Problem to work on.
Turn the stretch from the start of the entries through the line that contains "red cross at" into a numbered list, skipping any blank lines. Leave the pictures out of the answer.

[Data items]
# # #

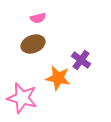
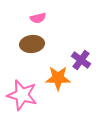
brown ellipse: moved 1 px left; rotated 15 degrees clockwise
orange star: rotated 10 degrees counterclockwise
pink star: moved 3 px up
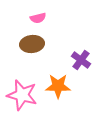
orange star: moved 8 px down
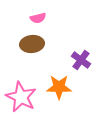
orange star: moved 1 px right, 1 px down
pink star: moved 1 px left, 2 px down; rotated 12 degrees clockwise
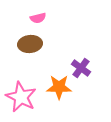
brown ellipse: moved 2 px left
purple cross: moved 8 px down
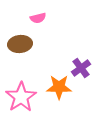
brown ellipse: moved 10 px left
purple cross: rotated 18 degrees clockwise
pink star: rotated 12 degrees clockwise
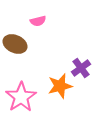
pink semicircle: moved 3 px down
brown ellipse: moved 5 px left; rotated 30 degrees clockwise
orange star: moved 1 px right, 1 px up; rotated 15 degrees counterclockwise
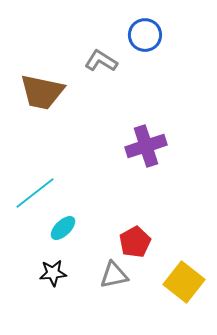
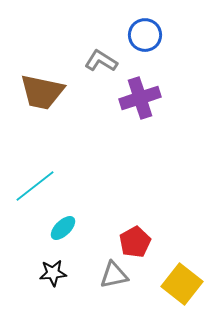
purple cross: moved 6 px left, 48 px up
cyan line: moved 7 px up
yellow square: moved 2 px left, 2 px down
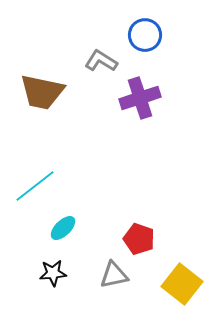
red pentagon: moved 4 px right, 3 px up; rotated 24 degrees counterclockwise
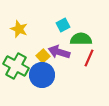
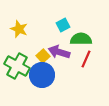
red line: moved 3 px left, 1 px down
green cross: moved 1 px right
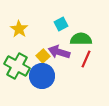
cyan square: moved 2 px left, 1 px up
yellow star: rotated 12 degrees clockwise
blue circle: moved 1 px down
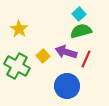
cyan square: moved 18 px right, 10 px up; rotated 16 degrees counterclockwise
green semicircle: moved 8 px up; rotated 15 degrees counterclockwise
purple arrow: moved 7 px right
blue circle: moved 25 px right, 10 px down
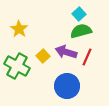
red line: moved 1 px right, 2 px up
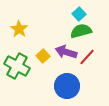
red line: rotated 18 degrees clockwise
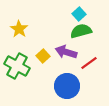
red line: moved 2 px right, 6 px down; rotated 12 degrees clockwise
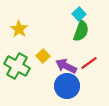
green semicircle: rotated 125 degrees clockwise
purple arrow: moved 14 px down; rotated 10 degrees clockwise
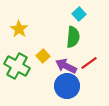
green semicircle: moved 8 px left, 6 px down; rotated 15 degrees counterclockwise
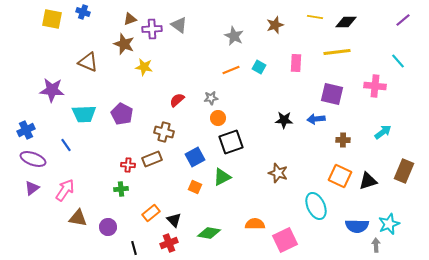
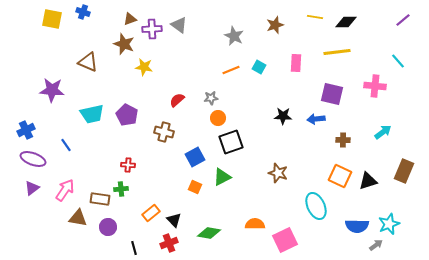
cyan trapezoid at (84, 114): moved 8 px right; rotated 10 degrees counterclockwise
purple pentagon at (122, 114): moved 5 px right, 1 px down
black star at (284, 120): moved 1 px left, 4 px up
brown rectangle at (152, 159): moved 52 px left, 40 px down; rotated 30 degrees clockwise
gray arrow at (376, 245): rotated 56 degrees clockwise
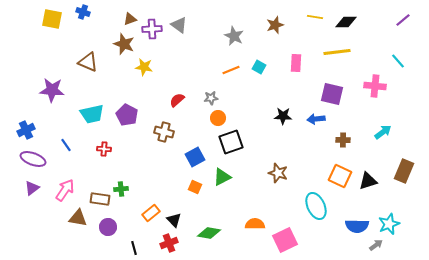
red cross at (128, 165): moved 24 px left, 16 px up
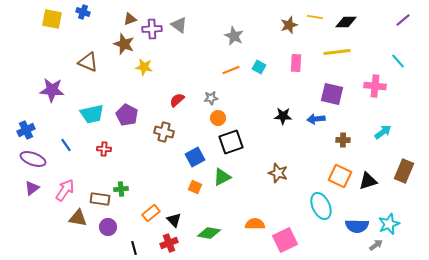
brown star at (275, 25): moved 14 px right
cyan ellipse at (316, 206): moved 5 px right
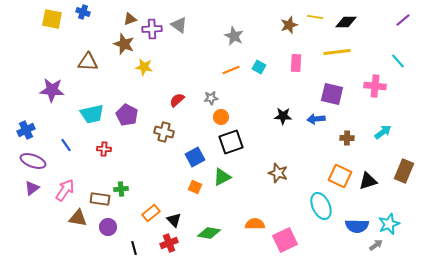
brown triangle at (88, 62): rotated 20 degrees counterclockwise
orange circle at (218, 118): moved 3 px right, 1 px up
brown cross at (343, 140): moved 4 px right, 2 px up
purple ellipse at (33, 159): moved 2 px down
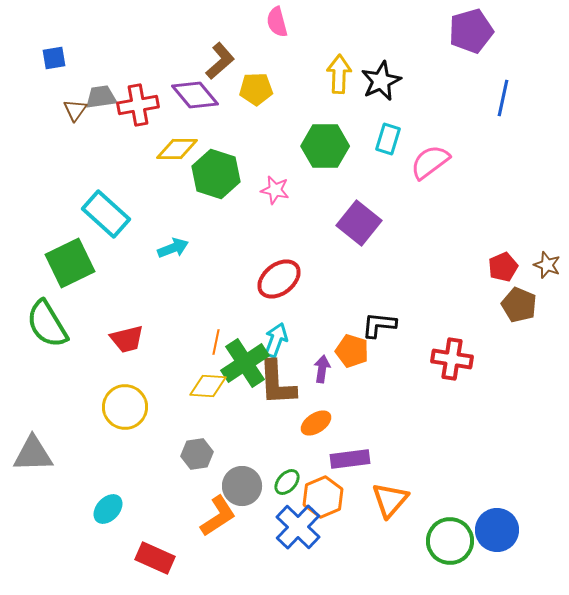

# # #

Solved exercise.
1. brown ellipse: moved 1 px left; rotated 15 degrees clockwise
2. orange star: rotated 10 degrees counterclockwise
3. pink star: moved 3 px up
4. orange star: moved 8 px down
5. orange star: moved 1 px right, 1 px down
6. pink star: moved 1 px left, 2 px down; rotated 12 degrees clockwise
7. brown ellipse: moved 2 px left
8. purple cross: moved 8 px down
9. brown ellipse: moved 10 px left
10. purple cross: rotated 18 degrees clockwise
11. pink star: rotated 12 degrees clockwise
12. pink semicircle: moved 3 px down
13. brown ellipse: moved 5 px left; rotated 30 degrees clockwise
14. orange star: moved 1 px right, 1 px up; rotated 15 degrees counterclockwise
15. purple cross: moved 6 px left, 48 px up
16. cyan line: moved 7 px up
17. yellow square: moved 2 px left, 2 px down
18. red pentagon: moved 4 px right, 3 px up; rotated 24 degrees counterclockwise
19. red line: moved 3 px left, 1 px down
20. green cross: moved 1 px right
21. cyan square: moved 2 px left, 1 px up
22. yellow star: rotated 12 degrees clockwise
23. blue circle: moved 1 px down
24. cyan square: moved 18 px right, 10 px up; rotated 16 degrees counterclockwise
25. green semicircle: moved 8 px up; rotated 15 degrees counterclockwise
26. purple arrow: moved 7 px right
27. blue circle: moved 25 px right, 10 px down
28. red line: moved 1 px right, 2 px up
29. red line: rotated 18 degrees clockwise
30. red line: moved 2 px right, 6 px down; rotated 12 degrees clockwise
31. green semicircle: rotated 125 degrees clockwise
32. purple arrow: moved 14 px down; rotated 10 degrees clockwise
33. green semicircle: moved 8 px left, 6 px down; rotated 15 degrees counterclockwise
34. cyan trapezoid at (84, 114): moved 8 px right; rotated 10 degrees counterclockwise
35. purple pentagon at (122, 114): moved 5 px right, 1 px down
36. black star at (284, 120): moved 1 px left, 4 px up
37. brown rectangle at (152, 159): moved 52 px left, 40 px down; rotated 30 degrees clockwise
38. gray arrow at (376, 245): rotated 56 degrees clockwise
39. red cross at (128, 165): moved 24 px left, 16 px up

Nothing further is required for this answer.